*THE DATA*:
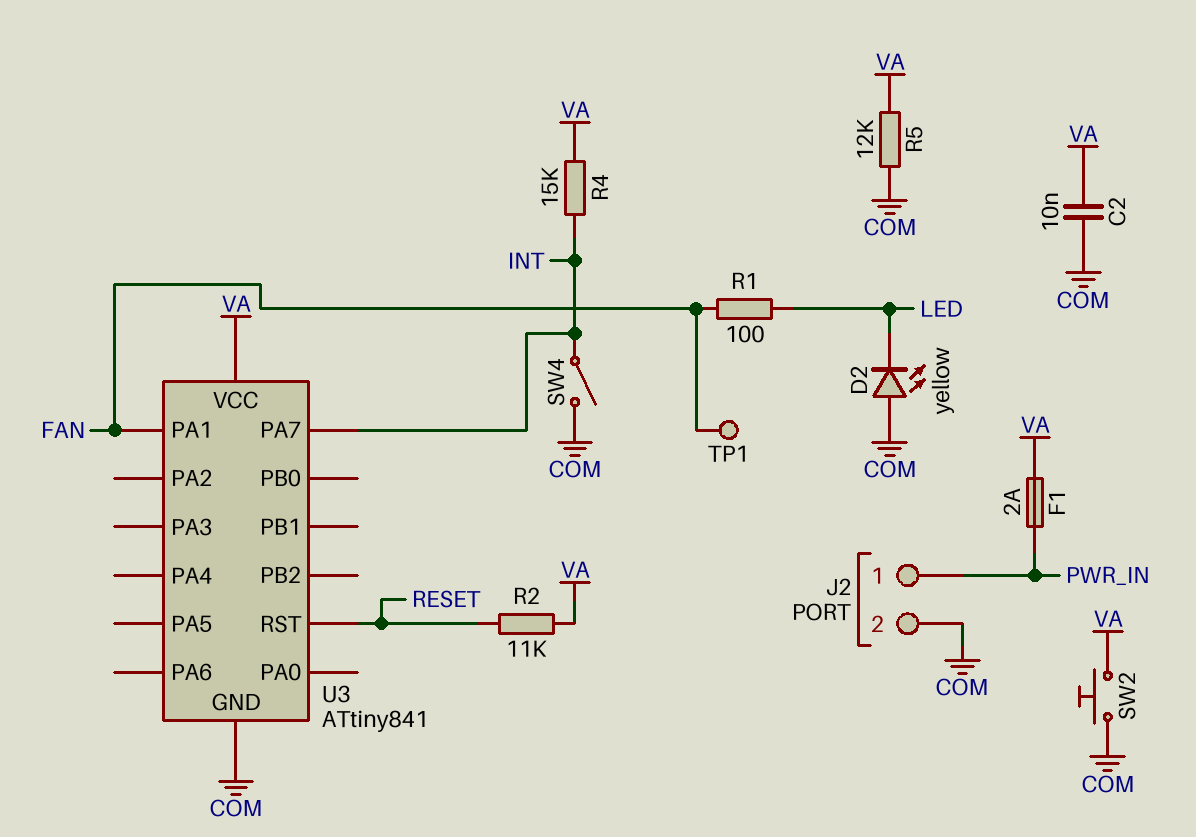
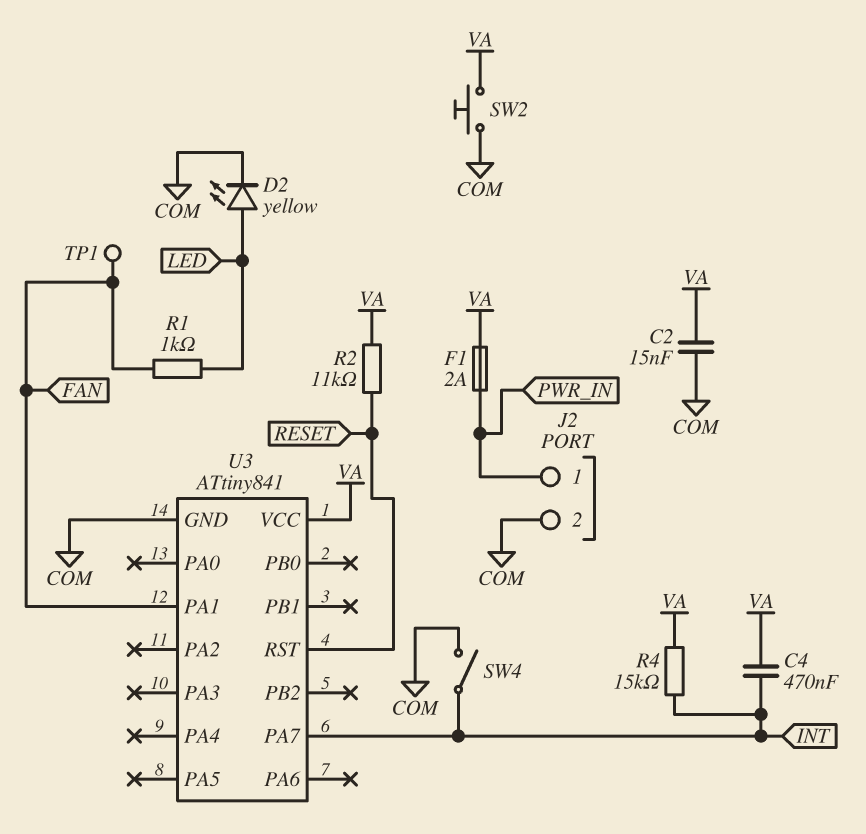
C2: 10nF (COM, VA) -> 15nF (COM, VA)
C4: none -> 470nF (INT, VA)
D2: LED yellow (A COM, K LED) -> LED yellow (A LED, K COM)
R1: 100 (FAN, LED) -> 1k (FAN, LED)
R5: 12k (COM, VA) -> none

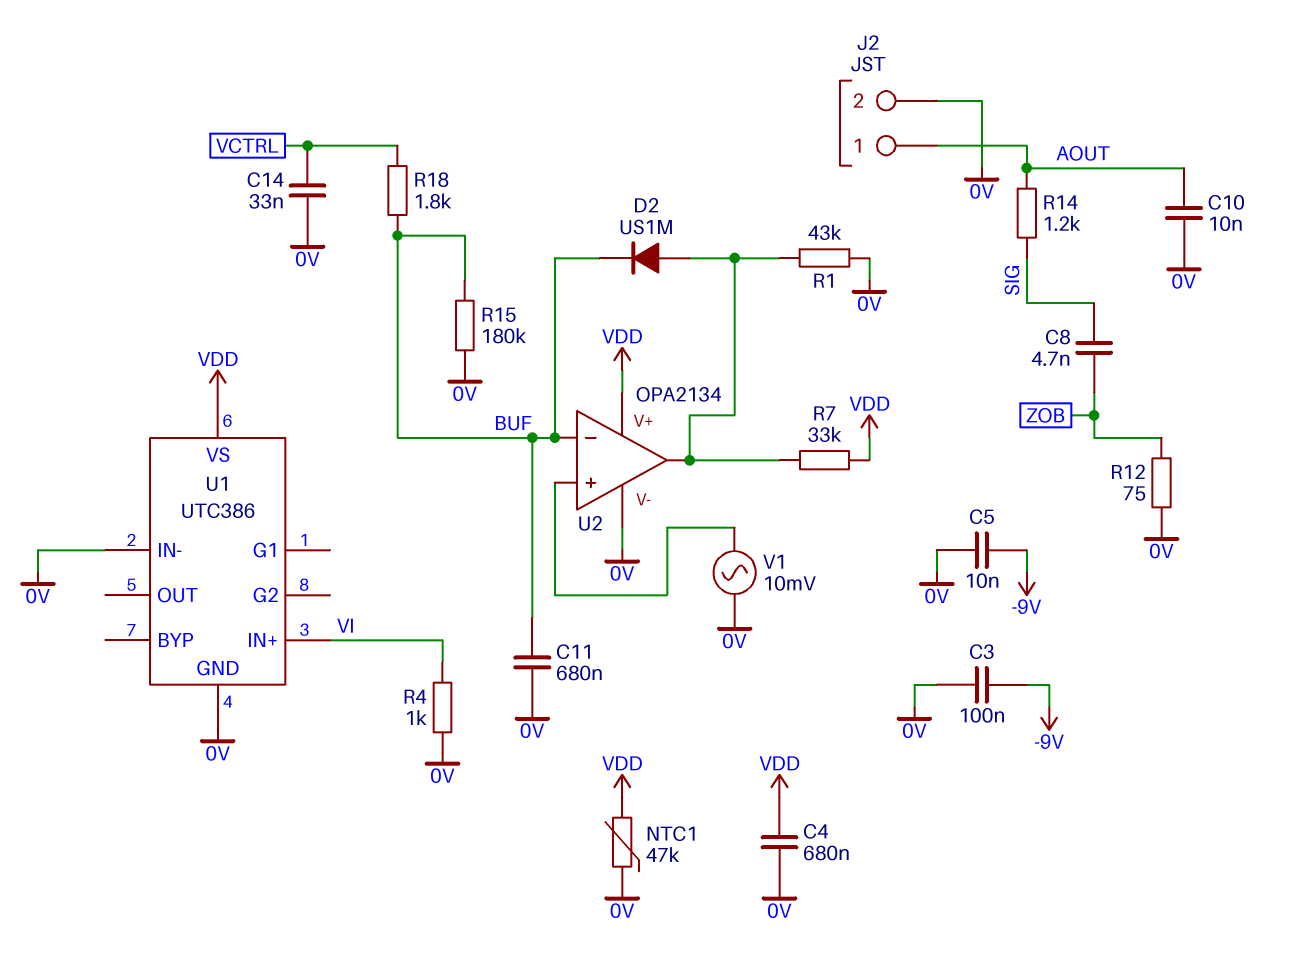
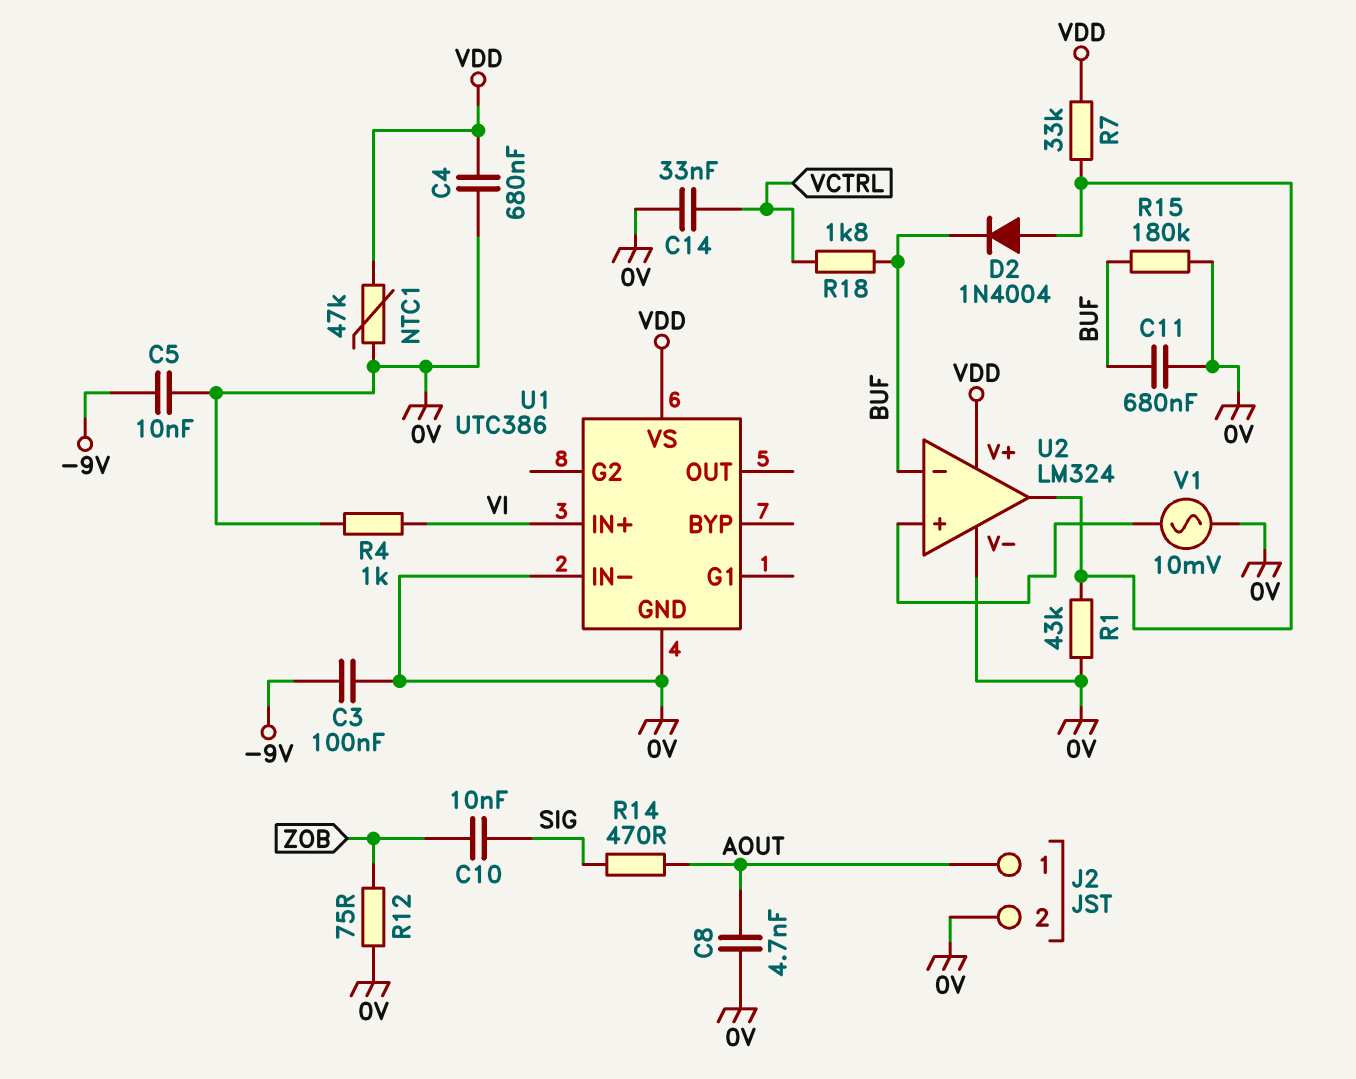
C8: 4.7nF (SIG, ZOB) -> 4.7nF (0V, AOUT)
C10: 10nF (0V, AOUT) -> 10nF (SIG, ZOB)
D2: diode US1M (A U2/out, K BUF) -> diode 1N4004 (A U2/out, K BUF)
R14: 1.2k (AOUT, SIG) -> 470 (AOUT, SIG)
U2: OPA2134 -> LM324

*HOW TO COMPLETE THIS TASK*: Recopy the full listing exactly, passing over any picture.

*RESPONSE TO THE TASK*:
C2: 10nF (COM, VA) -> 15nF (COM, VA)
C4: none -> 470nF (INT, VA)
D2: LED yellow (A COM, K LED) -> LED yellow (A LED, K COM)
R1: 100 (FAN, LED) -> 1k (FAN, LED)
R5: 12k (COM, VA) -> none

C8: 4.7nF (SIG, ZOB) -> 4.7nF (0V, AOUT)
C10: 10nF (0V, AOUT) -> 10nF (SIG, ZOB)
D2: diode US1M (A U2/out, K BUF) -> diode 1N4004 (A U2/out, K BUF)
R14: 1.2k (AOUT, SIG) -> 470 (AOUT, SIG)
U2: OPA2134 -> LM324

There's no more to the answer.